== REQUIRED WORK ==
Search the entries below for "none", and copy each line where it appears.
____________
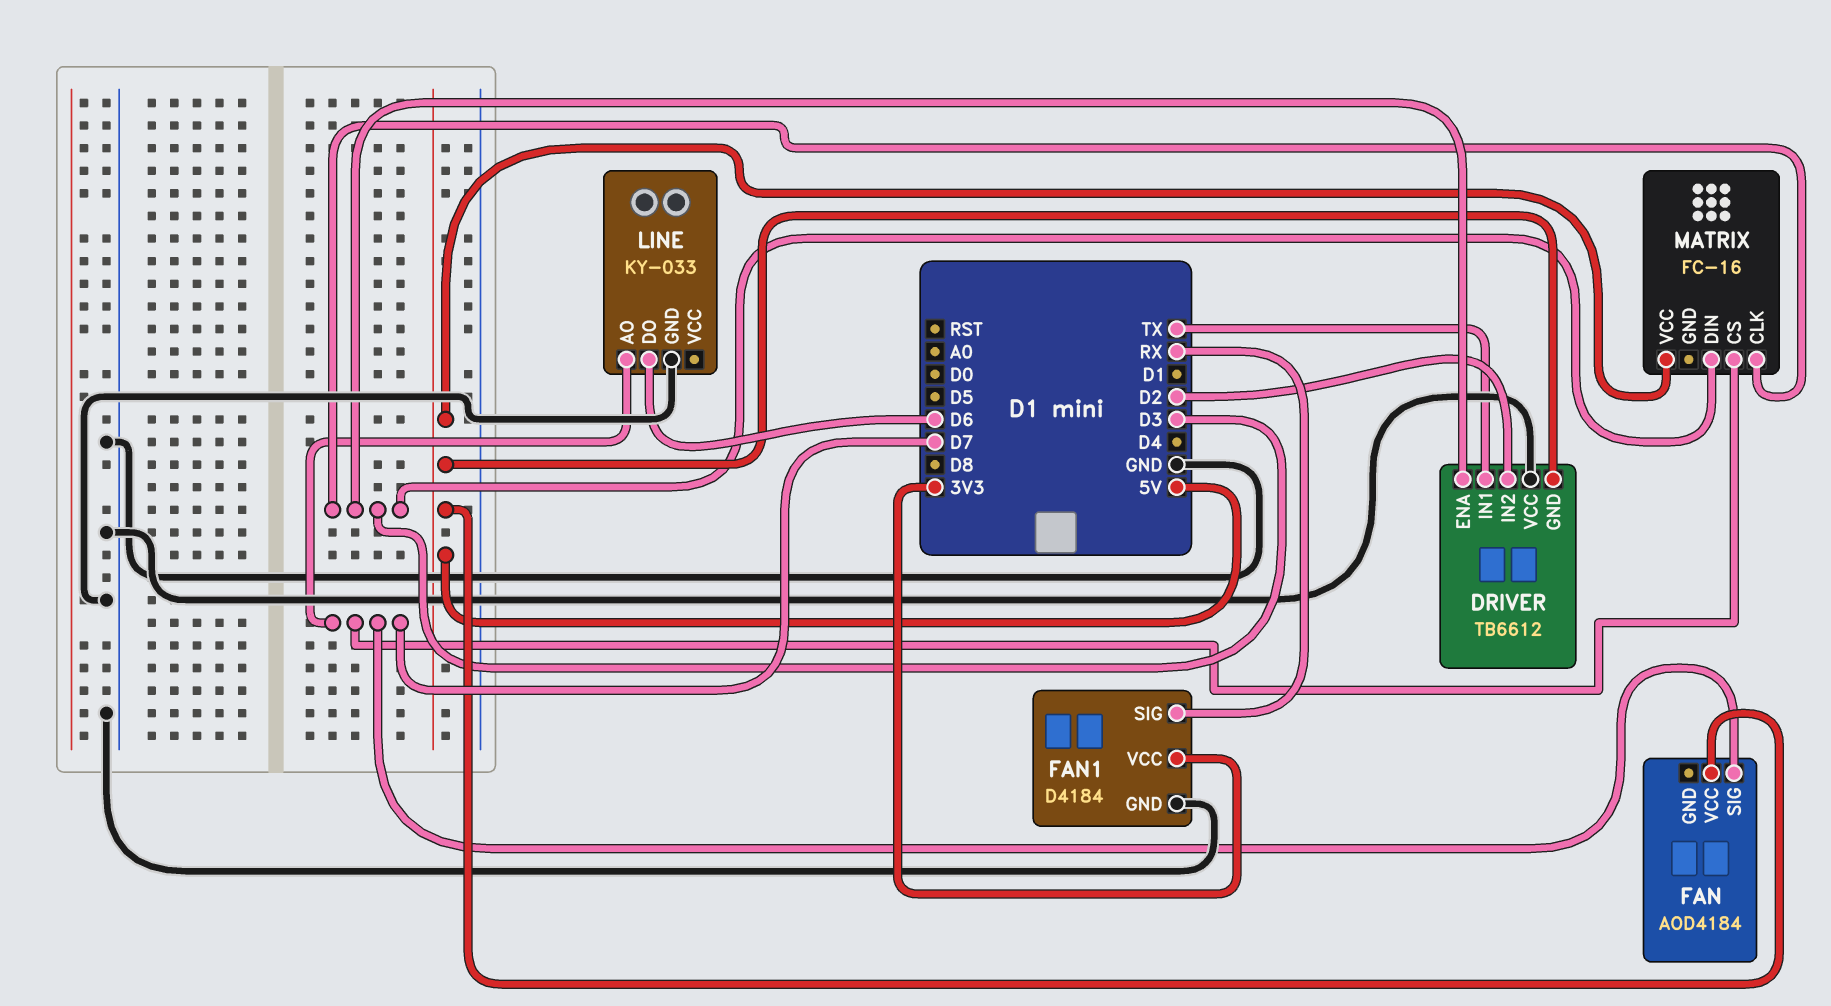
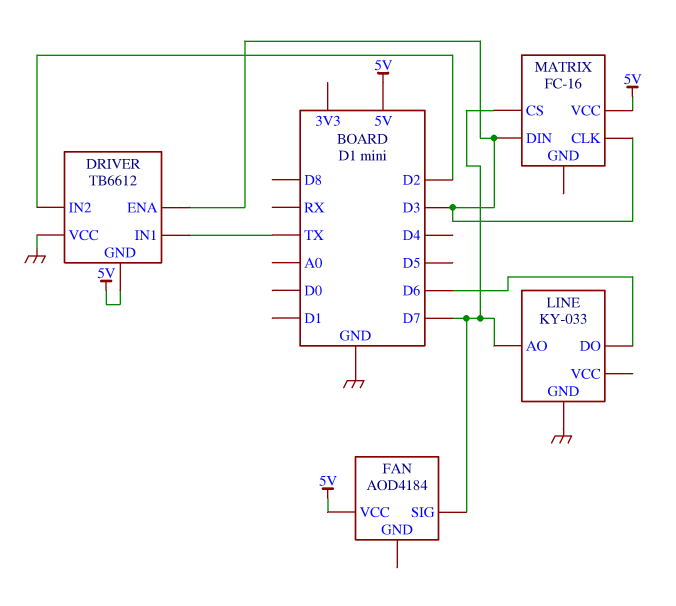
FAN1: D4184 -> none
FAN1 pin GND: GND -> none
FAN1 pin SIG: RX -> none
FAN1 pin VCC: 3V3 -> none

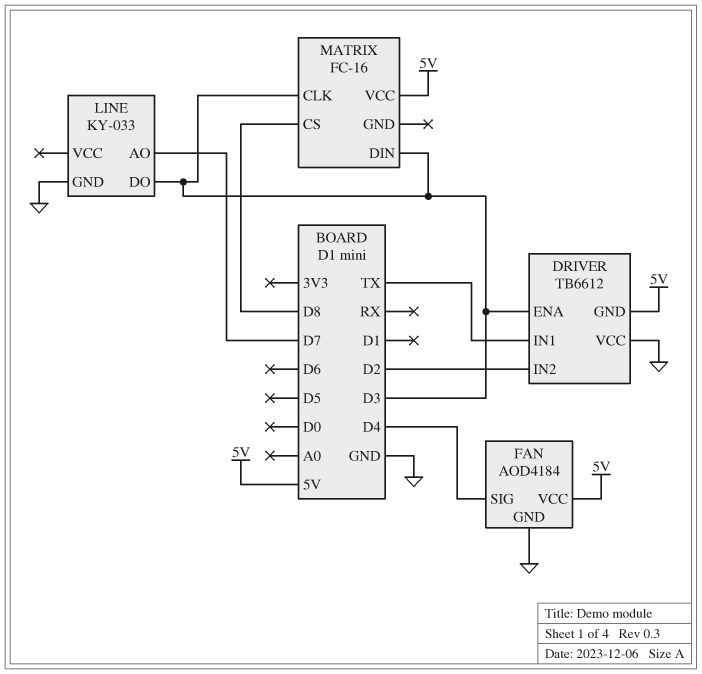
FAN pin GND: none -> GND
FAN pin SIG: D7 -> D4
LINE pin DO: D6 -> D3
MATRIX pin CS: D7 -> D8

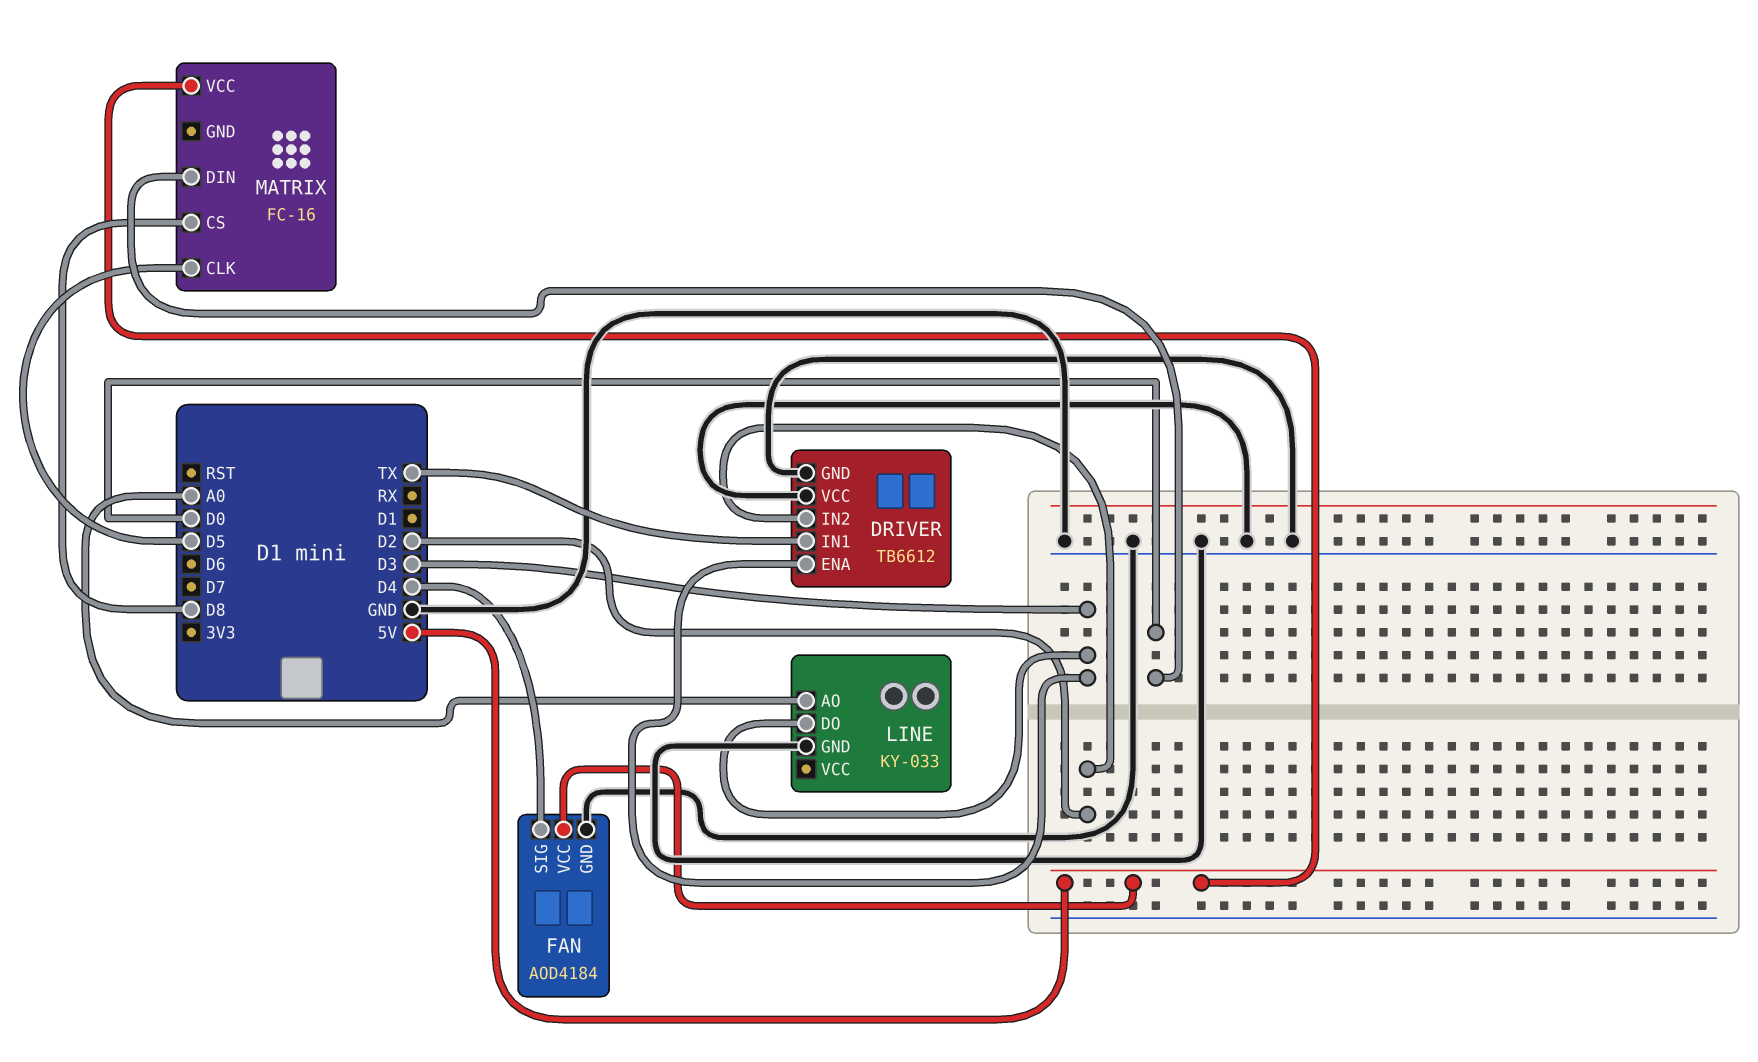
DRIVER pin GND: 5V -> GND
LINE pin AO: D7 -> A0
MATRIX pin CLK: D3 -> D5
MATRIX pin DIN: D3 -> D0

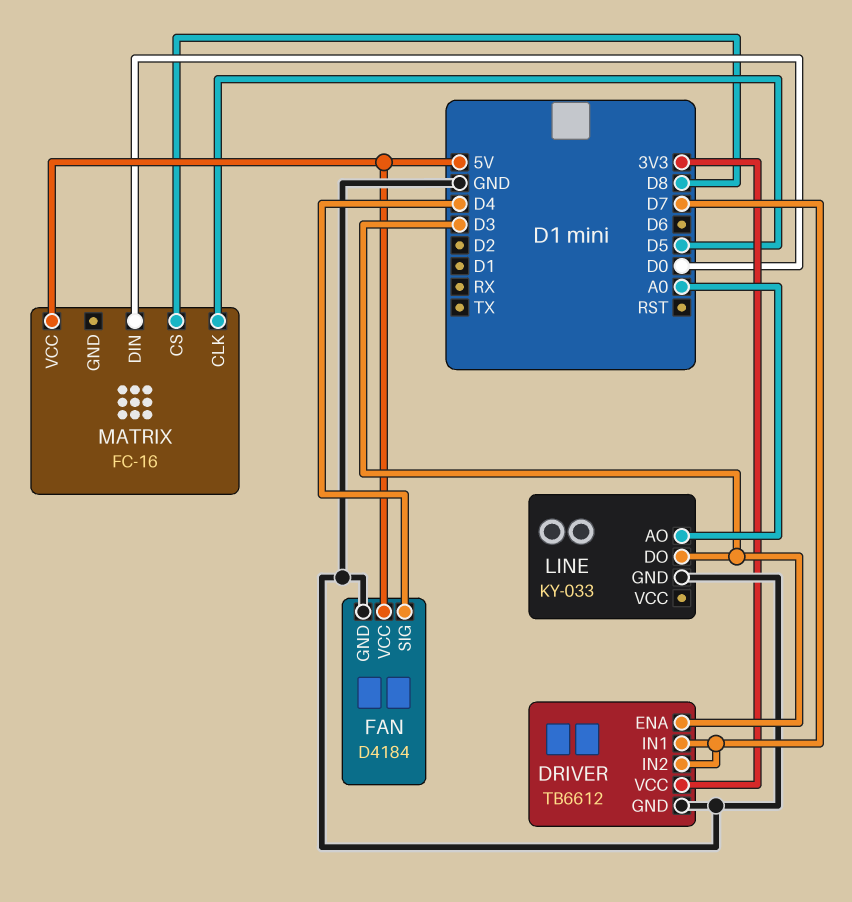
DRIVER pin IN1: TX -> D7
DRIVER pin IN2: D2 -> D7
DRIVER pin VCC: GND -> 3V3
FAN: AOD4184 -> D4184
____________
== RESPONSE BOX ==
FAN1: D4184 -> none
FAN1 pin GND: GND -> none
FAN1 pin SIG: RX -> none
FAN1 pin VCC: 3V3 -> none
FAN pin GND: none -> GND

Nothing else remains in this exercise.